(Stored data)
========================
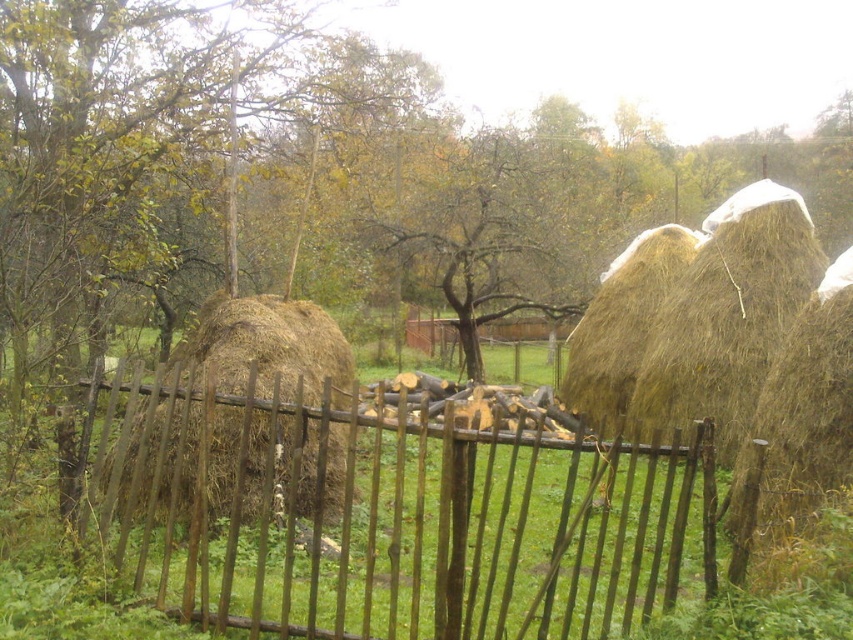
Question: Which object is farther from the camera taking this photo?

Choices:
 (A) brown rough hay at left
 (B) yellow-green foliage at center
 (C) brown straw bale at right
 (D) brown wooden fence at center

Answer: (B)

Question: Does brown wooden fence at center appear on the left side of brown rough hay at left?

Choices:
 (A) yes
 (B) no

Answer: (B)

Question: Which object appears closest to the camera in this image?

Choices:
 (A) golden straw bale at center
 (B) brown rough hay at left

Answer: (B)

Question: Is brown wooden fence at center further to the viewer compared to brown straw bale at right?

Choices:
 (A) no
 (B) yes

Answer: (B)

Question: Can you confirm if brown rough hay at left is thinner than yellow-green foliage at center?

Choices:
 (A) no
 (B) yes

Answer: (B)

Question: Which point is closer to the camera?

Choices:
 (A) (808, 220)
 (B) (541, 600)

Answer: (B)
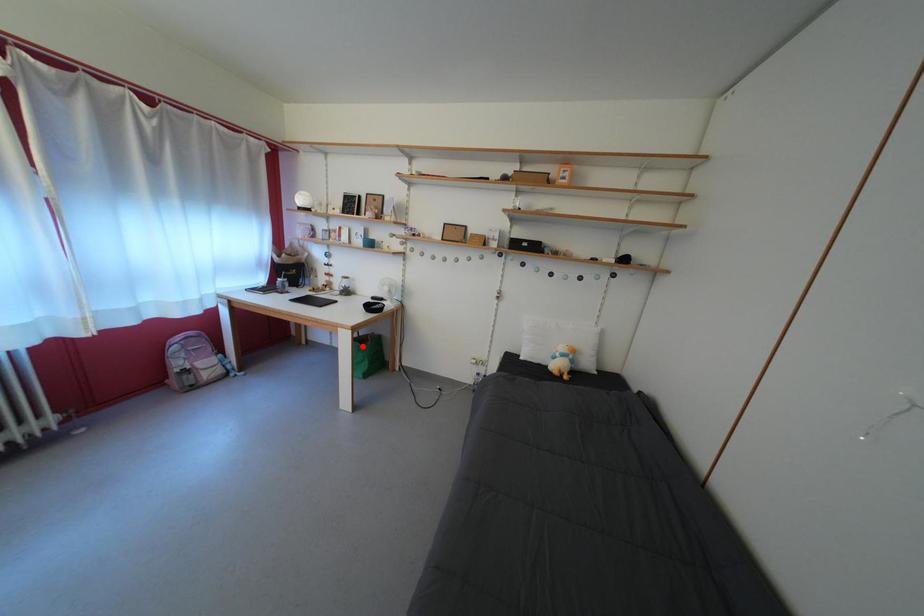
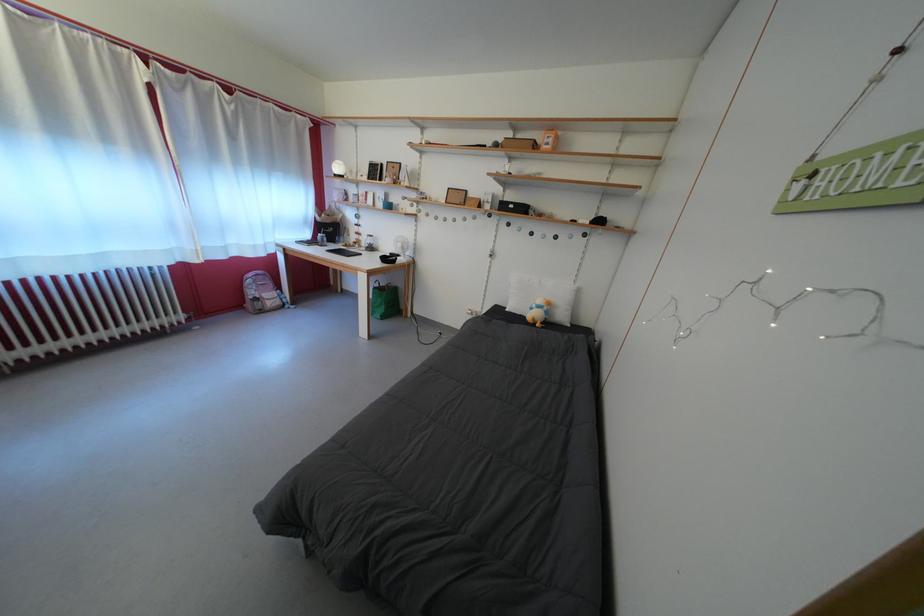
In the second image, find the point that corresponds to the highlighted location in the first image.

(383, 294)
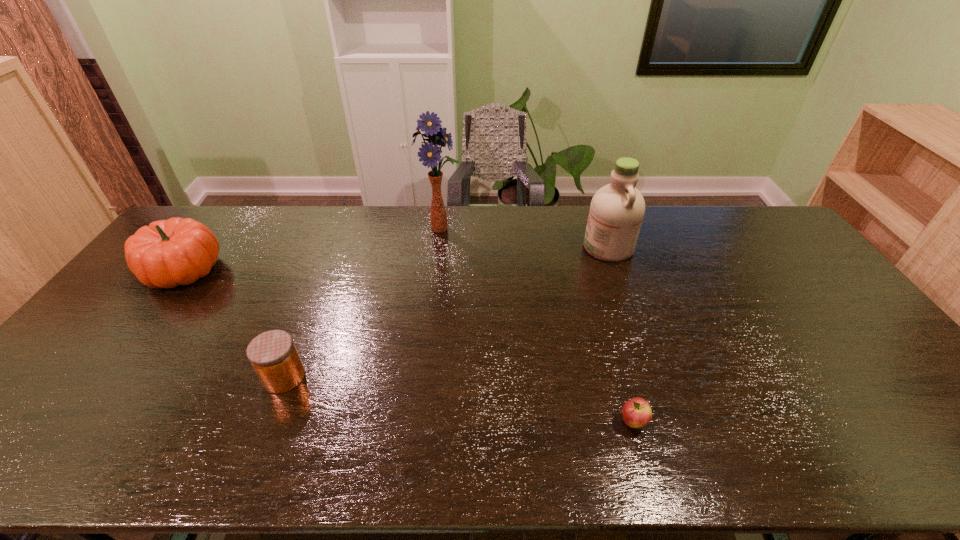
Where is `free space between the third tallest object and the fourth shortest object`? The width and height of the screenshot is (960, 540). free space between the third tallest object and the fourth shortest object is located at coordinates (396, 259).

Locate an element on the screen. free spot between the cleansing agent and the leftmost object is located at coordinates (396, 259).

I want to click on vacant area between the cleansing agent and the second nearest object, so click(446, 312).

You are a GUI agent. You are given a task and a screenshot of the screen. Output one action in this format:
    pyautogui.click(x=<x>, y=<y>)
    Task: Click on the blank region between the third object from left to right and the cleansing agent
    The width and height of the screenshot is (960, 540).
    Given the screenshot: What is the action you would take?
    pyautogui.click(x=524, y=238)

You are a GUI agent. You are given a task and a screenshot of the screen. Output one action in this format:
    pyautogui.click(x=<x>, y=<y>)
    Task: Click on the vacant space in between the tallest object and the second shortest object
    The height and width of the screenshot is (540, 960).
    Given the screenshot: What is the action you would take?
    pyautogui.click(x=363, y=303)

Image resolution: width=960 pixels, height=540 pixels. Find the location of `object that is the nearest to the pumpkin`. object that is the nearest to the pumpkin is located at coordinates (273, 355).

The width and height of the screenshot is (960, 540). In order to click on the third closest object to the nearest object in this screenshot , I will do `click(273, 355)`.

The width and height of the screenshot is (960, 540). In order to click on vacant area in the image that satisfies the following two spatial constraints: 1. on the front label of the second tallest object; 2. on the front side of the fourth farthest object in this screenshot , I will do `click(654, 377)`.

The height and width of the screenshot is (540, 960). In order to click on vacant region that satisfies the following two spatial constraints: 1. on the front label of the second tallest object; 2. on the front side of the fourth object from right to left in this screenshot , I will do `click(654, 377)`.

At what (x,y) coordinates should I click in order to perform the action: click on free space that satisfies the following two spatial constraints: 1. on the front label of the second tallest object; 2. on the front side of the fourth farthest object. Please return your answer as a coordinate pair (x, y). Looking at the image, I should click on (654, 377).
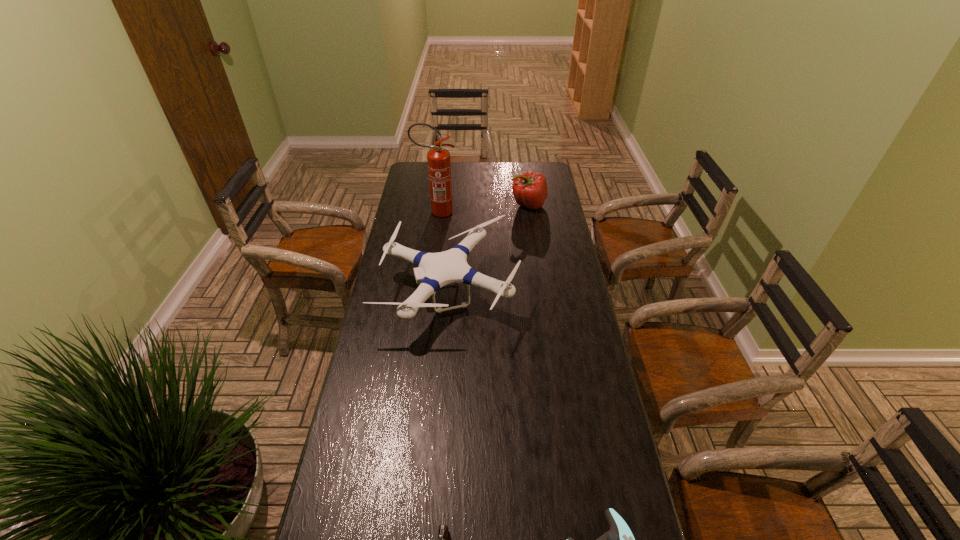
Locate an element on the screen. vacant space that satisfies the following two spatial constraints: 1. from the nozzle of the third farthest object; 2. on the right side of the tallest object is located at coordinates (426, 291).

Image resolution: width=960 pixels, height=540 pixels. I want to click on free space that satisfies the following two spatial constraints: 1. on the back side of the drone; 2. on the right side of the bell pepper, so click(457, 205).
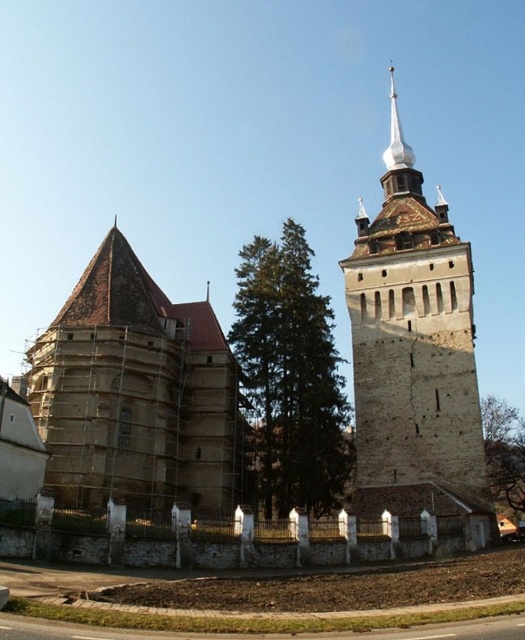
Question: Estimate the real-world distances between objects in this image. Which object is farther from the green textured tree at center?

Choices:
 (A) brown stone tower at center
 (B) brown wooden church at center

Answer: (A)

Question: Does brown wooden church at center have a lesser width compared to green textured tree at center?

Choices:
 (A) no
 (B) yes

Answer: (A)

Question: Can you confirm if brown stone tower at center is positioned below green leafy tree at lower right?

Choices:
 (A) yes
 (B) no

Answer: (B)

Question: Which point appears farthest from the camera in this image?

Choices:
 (A) (386, 230)
 (B) (334, 369)

Answer: (A)

Question: Does green textured tree at center appear on the left side of green leafy tree at lower right?

Choices:
 (A) yes
 (B) no

Answer: (A)

Question: Estimate the real-world distances between objects in this image. Which object is farther from the green textured tree at center?

Choices:
 (A) brown stone tower at center
 (B) brown wooden church at center

Answer: (A)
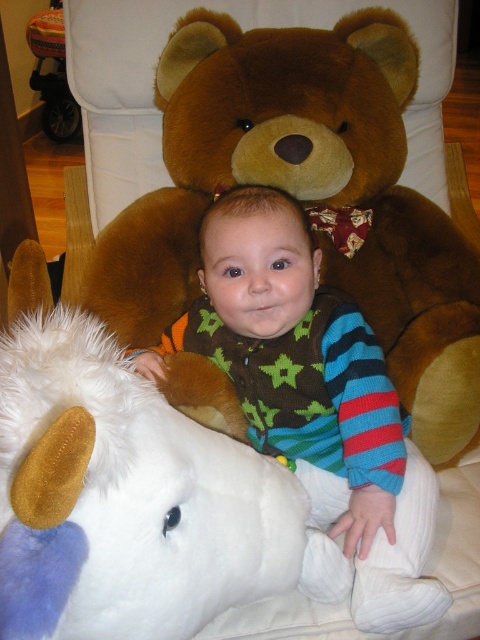
You are a parent trying to decide which toy to give to your child. You see the brown plush teddy bear at center and the white plush unicorn at lower left. Which one is bigger?

The brown plush teddy bear at center is larger in size than the white plush unicorn at lower left.

The child is sitting on a plush toy horse. Where is the brown plush teddy bear at center located in the image?

The brown plush teddy bear at center is located at point [305,196] in the image.

You are a photographer standing 5 feet away from the camera. You want to take a photo of the brown plush teddy bear at center. Can you move closer to the bear to get a better shot without moving the camera?

The brown plush teddy bear at center and camera are 3.35 feet apart from each other. Since you are standing 5 feet away from the camera, you can move closer to the bear by up to 1.65 feet to take the photo without moving the camera.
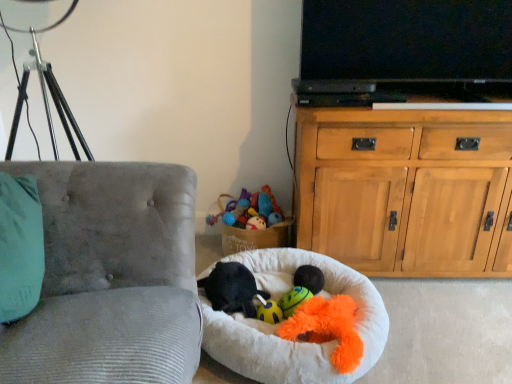
Question: Is black plush toy at center, which is counted as the 1th animal, starting from the right, smaller than white fluffy dog bed at center?

Choices:
 (A) no
 (B) yes

Answer: (B)

Question: Would you say black plush toy at center, placed as the 2th animal when sorted from left to right, is outside white fluffy dog bed at center?

Choices:
 (A) no
 (B) yes

Answer: (A)

Question: Is black plush toy at center, which is counted as the 1th animal, starting from the right, oriented away from white fluffy dog bed at center?

Choices:
 (A) yes
 (B) no

Answer: (A)

Question: From a real-world perspective, is black plush toy at center, which is counted as the 1th animal, starting from the right, beneath white fluffy dog bed at center?

Choices:
 (A) yes
 (B) no

Answer: (B)

Question: Can you confirm if black plush toy at center, placed as the 2th animal when sorted from left to right, is wider than white fluffy dog bed at center?

Choices:
 (A) yes
 (B) no

Answer: (B)

Question: Does black plush toy at center, placed as the 2th animal when sorted from left to right, come behind white fluffy dog bed at center?

Choices:
 (A) yes
 (B) no

Answer: (A)

Question: Is black plush dog bed at lower center, which is the first animal in left-to-right order, at the left side of velvet gray chair at left?

Choices:
 (A) yes
 (B) no

Answer: (B)

Question: From the image's perspective, is black plush dog bed at lower center, placed as the second animal when sorted from right to left, located above velvet gray chair at left?

Choices:
 (A) yes
 (B) no

Answer: (B)

Question: Can you confirm if black plush dog bed at lower center, which is the first animal in left-to-right order, is thinner than velvet gray chair at left?

Choices:
 (A) yes
 (B) no

Answer: (A)

Question: Can you confirm if black plush dog bed at lower center, which is the first animal in left-to-right order, is smaller than velvet gray chair at left?

Choices:
 (A) yes
 (B) no

Answer: (A)

Question: Is black plush dog bed at lower center, which is the first animal in left-to-right order, taller than velvet gray chair at left?

Choices:
 (A) no
 (B) yes

Answer: (A)

Question: Does black plush dog bed at lower center, which is the first animal in left-to-right order, turn towards velvet gray chair at left?

Choices:
 (A) yes
 (B) no

Answer: (B)

Question: From a real-world perspective, is fluffy orange plush toy at center, which is the first toy in front-to-back order, below black plush toy at center, placed as the 2th animal when sorted from left to right?

Choices:
 (A) yes
 (B) no

Answer: (B)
========================
WHAT THE EXERCISE ASKS: Report every line of the rows above that contains the word "teddy", treating uppercase and lowercase letters as different.

RESPONSE TO THIS EXERCISE:
You are a parent trying to decide which toy to give to your child. You see the brown plush teddy bear at center and the white plush unicorn at lower left. Which one is bigger?
The brown plush teddy bear at center is larger in size than the white plush unicorn at lower left.
The child is sitting on a plush toy horse. Where is the brown plush teddy bear at center located in the image?
The brown plush teddy bear at center is located at point [305,196] in the image.
You are a photographer standing 5 feet away from the camera. You want to take a photo of the brown plush teddy bear at center. Can you move closer to the bear to get a better shot without moving the camera?
The brown plush teddy bear at center and camera are 3.35 feet apart from each other. Since you are standing 5 feet away from the camera, you can move closer to the bear by up to 1.65 feet to take the photo without moving the camera.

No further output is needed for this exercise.